# Data for this task:
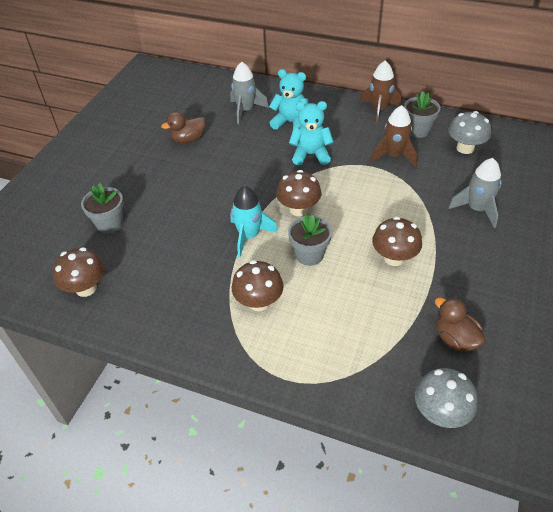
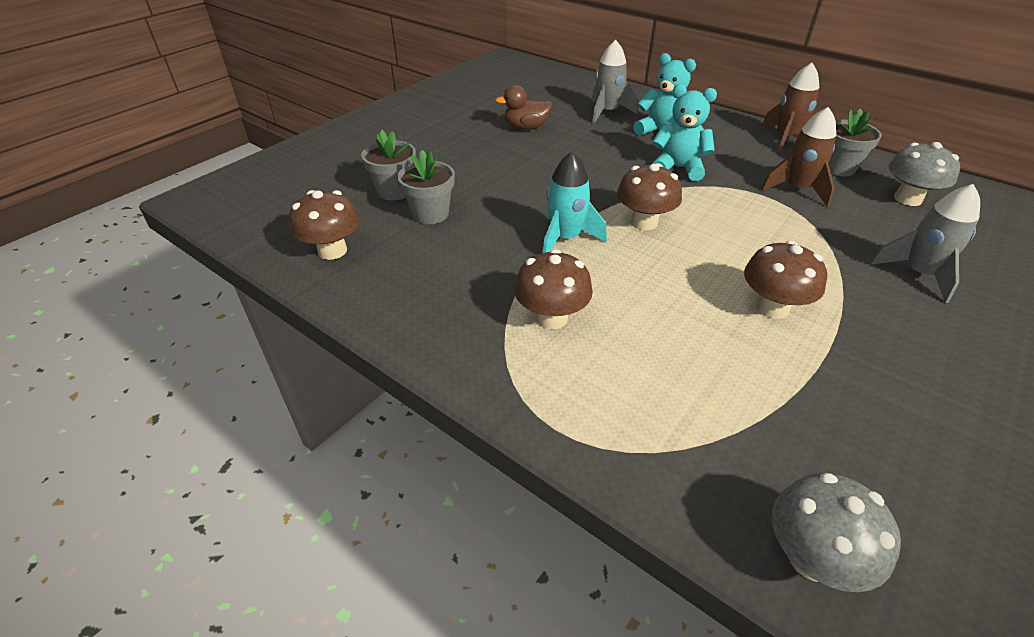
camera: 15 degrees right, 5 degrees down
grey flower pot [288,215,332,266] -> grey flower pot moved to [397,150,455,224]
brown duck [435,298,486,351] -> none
==
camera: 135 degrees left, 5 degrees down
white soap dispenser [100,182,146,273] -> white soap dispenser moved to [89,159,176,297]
---
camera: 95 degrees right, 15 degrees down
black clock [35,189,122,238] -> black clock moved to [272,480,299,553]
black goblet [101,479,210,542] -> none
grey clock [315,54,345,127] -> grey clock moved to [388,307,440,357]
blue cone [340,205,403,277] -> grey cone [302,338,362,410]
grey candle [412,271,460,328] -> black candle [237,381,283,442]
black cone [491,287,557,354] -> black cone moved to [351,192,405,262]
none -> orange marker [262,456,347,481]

# Task brief:
Everything from the line with "camera: 95 degrees right, 15 degrees down" through the line with "none -> orange marker [262,456,347,481]" should be written out exactly as it appears above, end lines included, and nothing outside that range.

# Answer below:
camera: 95 degrees right, 15 degrees down
black clock [35,189,122,238] -> black clock moved to [272,480,299,553]
black goblet [101,479,210,542] -> none
grey clock [315,54,345,127] -> grey clock moved to [388,307,440,357]
blue cone [340,205,403,277] -> grey cone [302,338,362,410]
grey candle [412,271,460,328] -> black candle [237,381,283,442]
black cone [491,287,557,354] -> black cone moved to [351,192,405,262]
none -> orange marker [262,456,347,481]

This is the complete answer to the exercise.